> _Your task_
Each record below should be set down exactly.

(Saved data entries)
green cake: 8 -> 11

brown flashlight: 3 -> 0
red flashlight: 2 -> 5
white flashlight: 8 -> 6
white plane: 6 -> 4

> _Output below_
green cake: 8 -> 11

brown flashlight: 3 -> 0
red flashlight: 2 -> 5
white flashlight: 8 -> 6
white plane: 6 -> 4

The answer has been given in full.